_Material provided_
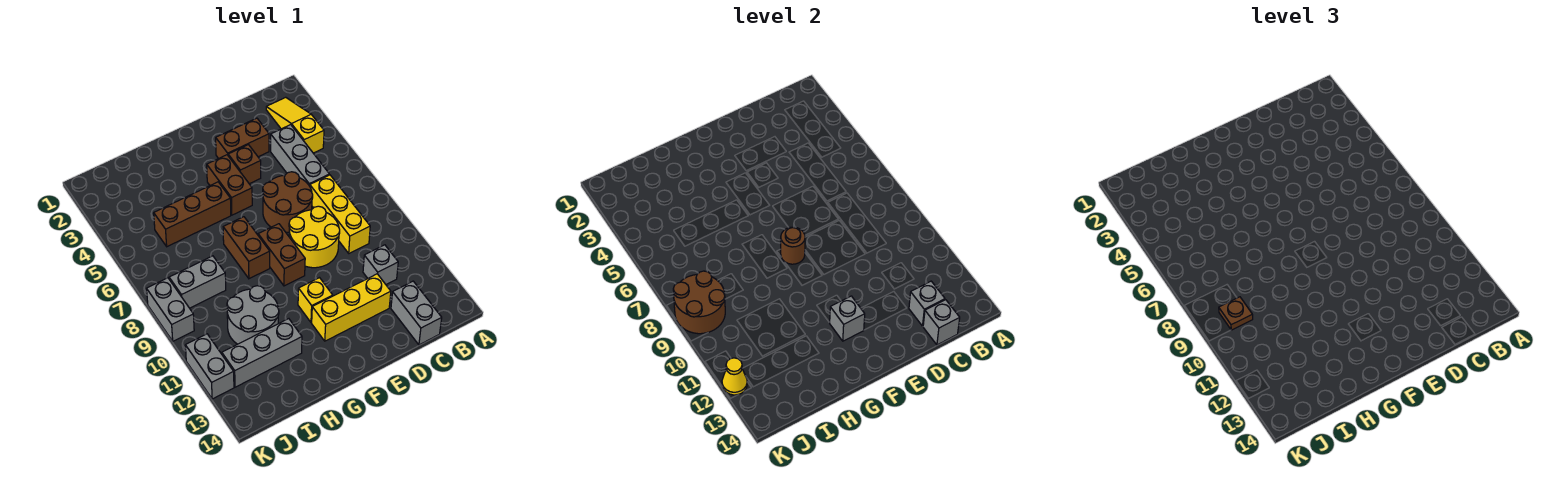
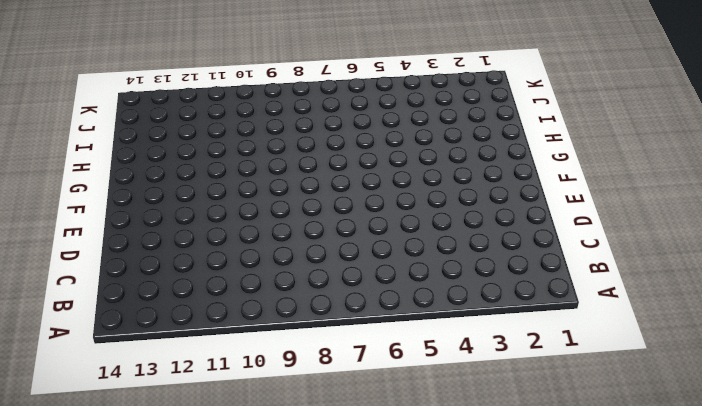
none -> yellow slope B2:B4 level 1 top 4
none -> grey brick C4:C6 level 1
none -> yellow brick C7:C9 level 1

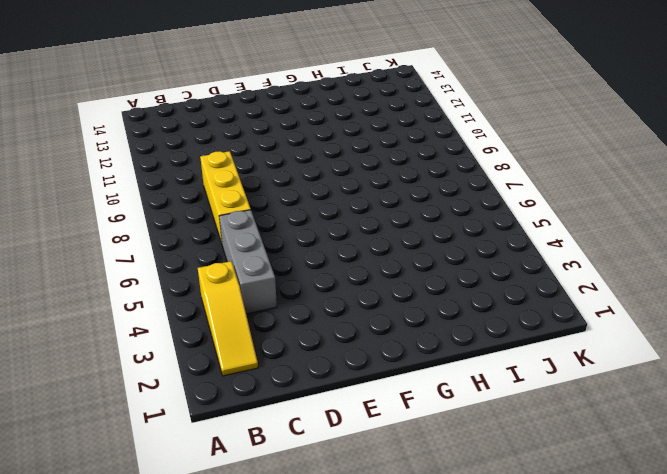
none -> grey brick C11 level 1
none -> grey brick C13:C14 level 1
none -> brown brick D3:E3 level 1

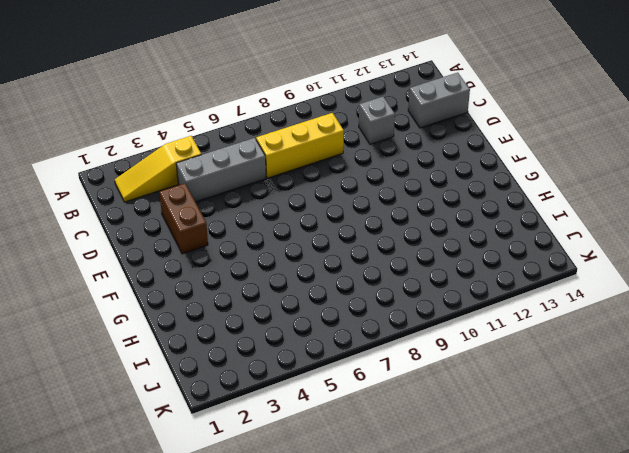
none -> brown round brick D6:E7 level 1
none -> yellow round brick D8:E9 level 1
none -> yellow brick D12:F12 level 1

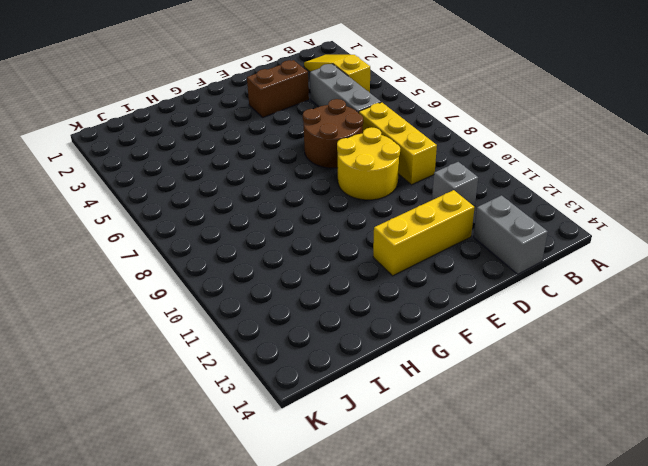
none -> brown brick E4 level 1
none -> brown brick F4:F5 level 1
none -> brown brick F8:F9 level 1

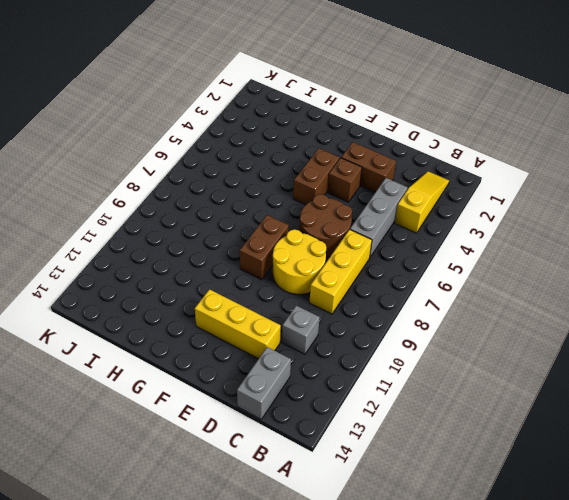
none -> yellow brick F11 level 1
none -> brown brick G5:I5 level 1
none -> brown brick G7:G8 level 1

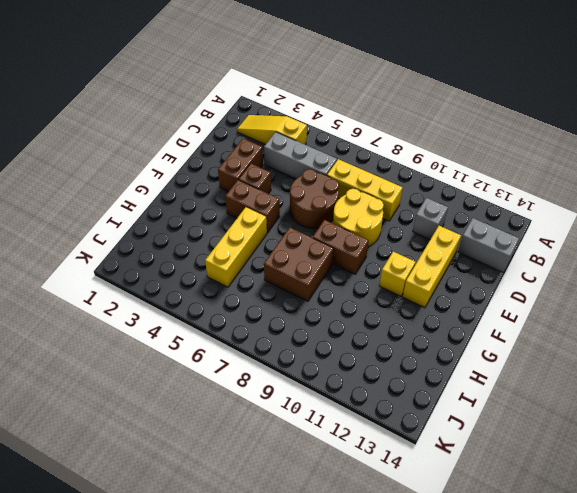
yellow brick G5:I5 level 1 -> brown brick G5:I5 level 1
brown brick G7:H8 level 1 -> brown brick G7:G8 level 1
none -> grey round brick H10:I11 level 1
none -> grey brick H12:J12 level 1
none -> grey brick I8:J8 level 1

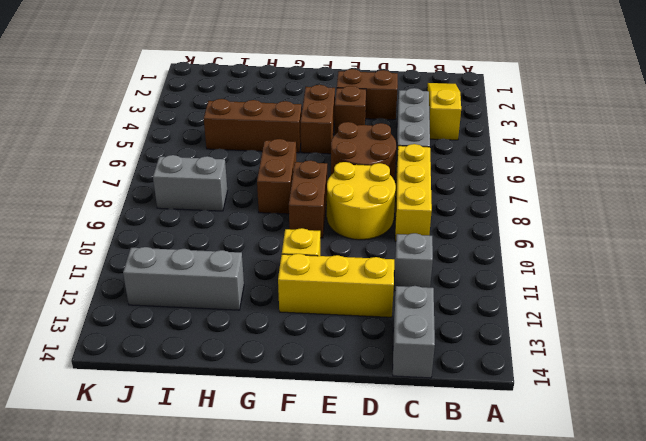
none -> grey round brick H10:I11 level 1
none -> grey brick K8:K9 level 1
none -> grey brick K11:K12 level 1

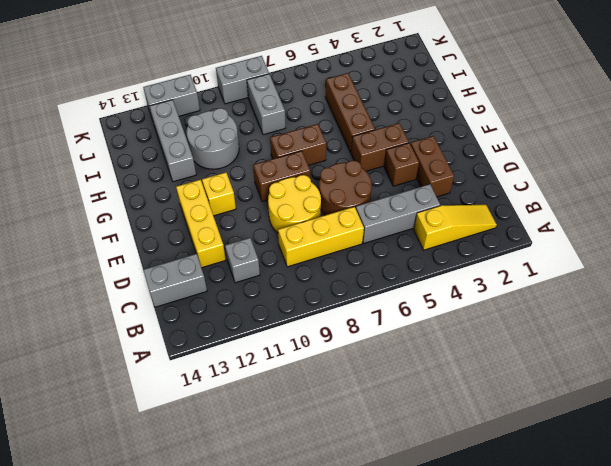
none -> grey brick C13 level 2
none -> grey brick C14 level 2
none -> brown round brick F8 level 2

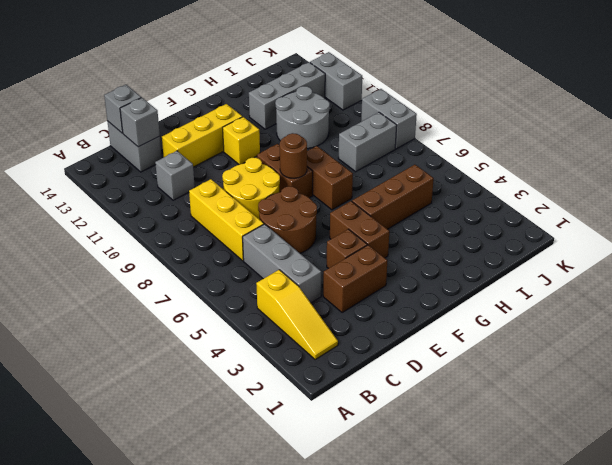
none -> grey brick F12 level 2
none -> brown round brick J8:K9 level 2
none -> yellow cone K12 level 2

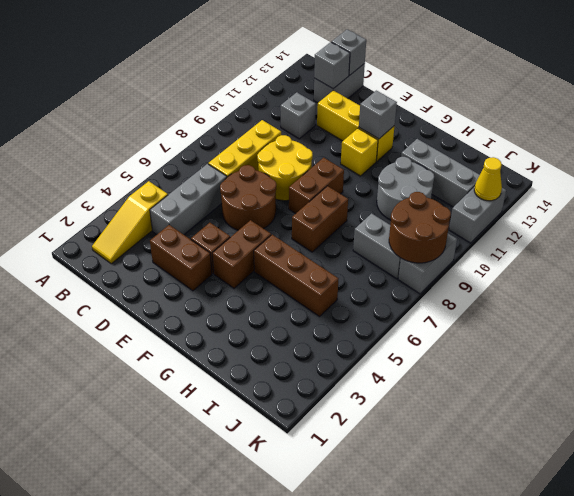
none -> brown round brick F8 level 2
none -> brown plate J9 level 3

_What is being asked_
Lines containing the word "round" are to be located in the entries and copied.

_Written response_
none -> brown round brick D6:E7 level 1
none -> yellow round brick D8:E9 level 1
none -> grey round brick H10:I11 level 1
none -> grey round brick H10:I11 level 1
none -> brown round brick F8 level 2
none -> brown round brick J8:K9 level 2
none -> brown round brick F8 level 2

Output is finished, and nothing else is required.